● Problem
Retype the line containing "U1: NAND 74HC00" and each later line through the end of the listing, exactly as written, with no other lines.

+++

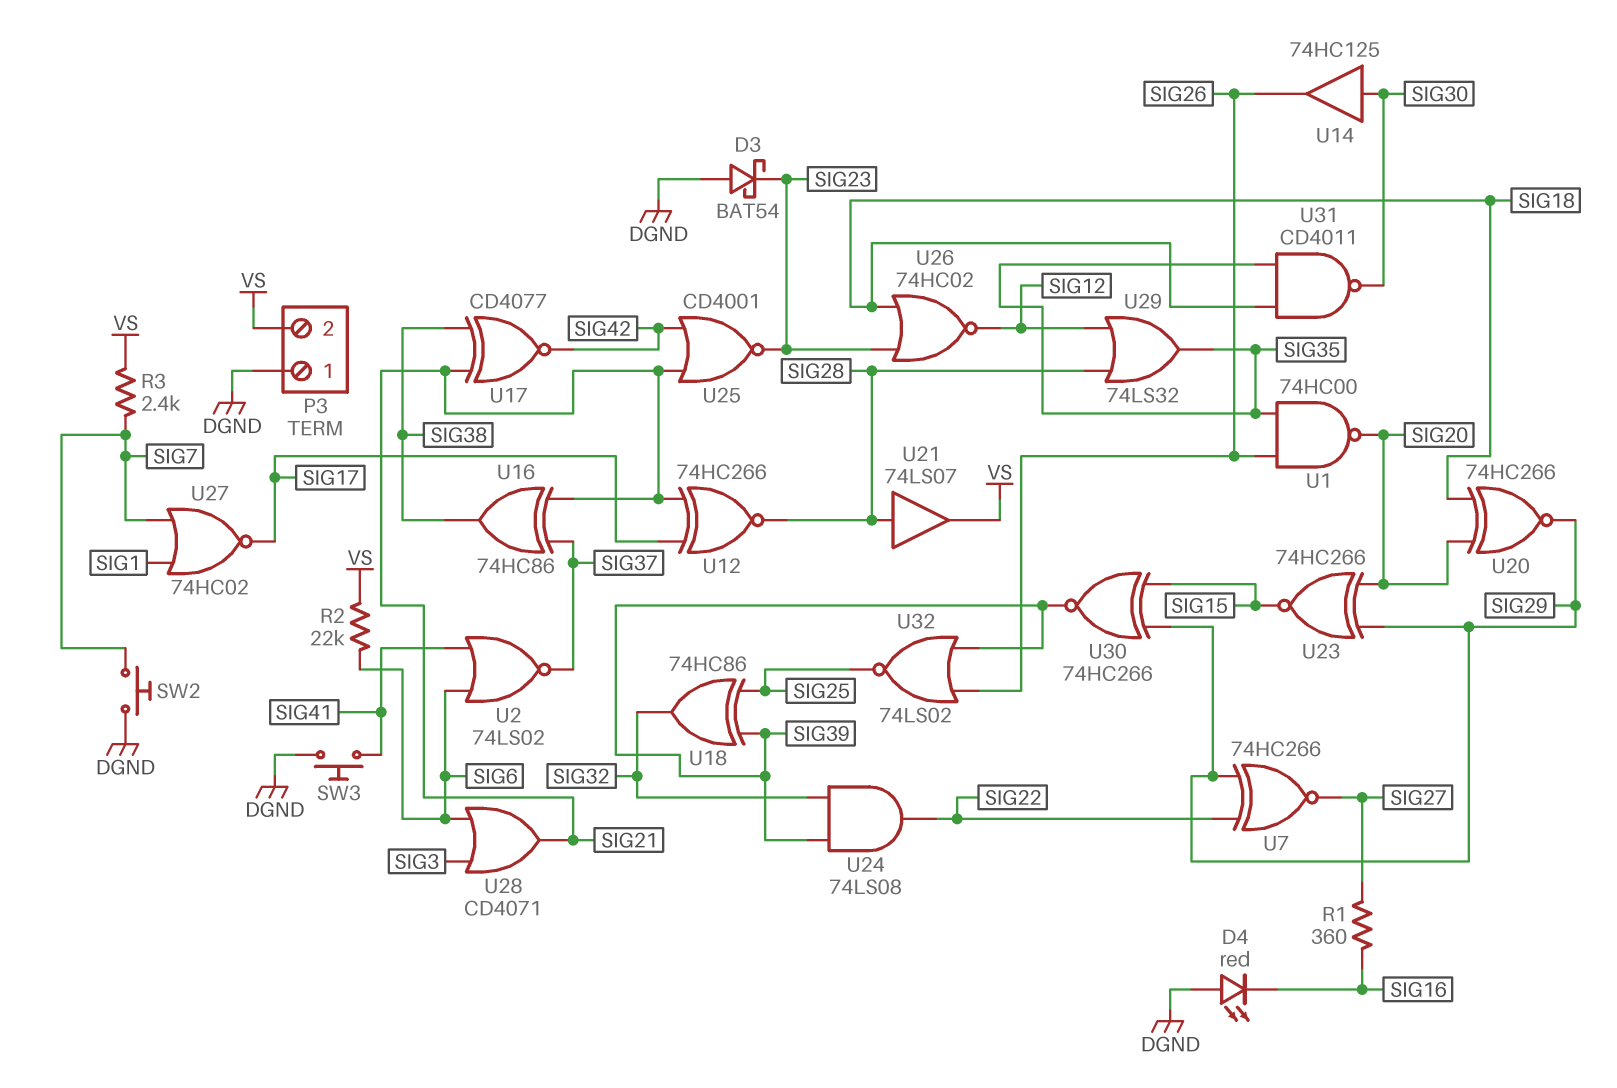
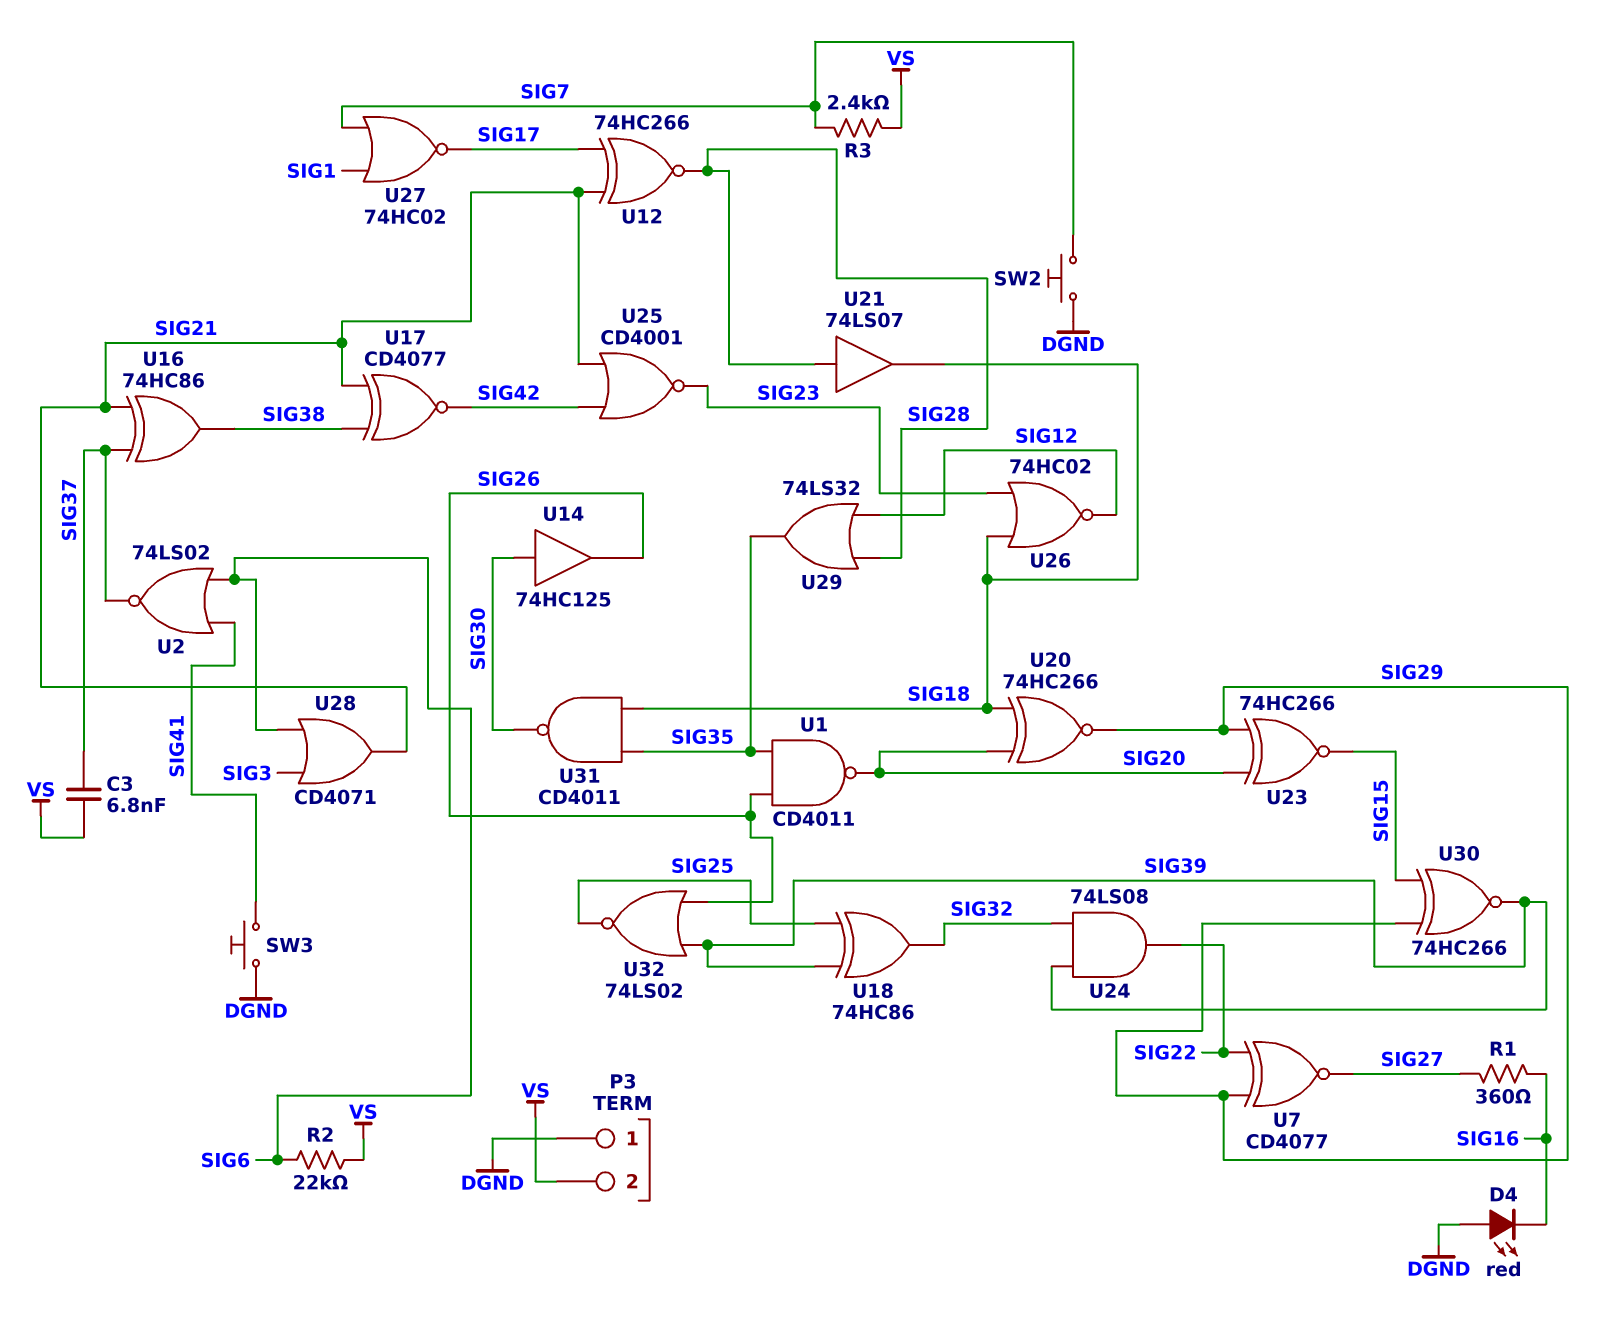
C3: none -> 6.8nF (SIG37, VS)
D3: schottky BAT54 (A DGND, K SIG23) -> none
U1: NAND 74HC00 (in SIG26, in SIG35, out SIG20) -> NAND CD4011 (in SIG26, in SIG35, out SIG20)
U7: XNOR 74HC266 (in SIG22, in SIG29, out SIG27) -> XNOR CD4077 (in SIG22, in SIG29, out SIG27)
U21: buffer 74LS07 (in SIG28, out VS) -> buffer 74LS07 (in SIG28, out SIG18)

+++

● Response to the task
U1: NAND 74HC00 (in SIG26, in SIG35, out SIG20) -> NAND CD4011 (in SIG26, in SIG35, out SIG20)
U7: XNOR 74HC266 (in SIG22, in SIG29, out SIG27) -> XNOR CD4077 (in SIG22, in SIG29, out SIG27)
U21: buffer 74LS07 (in SIG28, out VS) -> buffer 74LS07 (in SIG28, out SIG18)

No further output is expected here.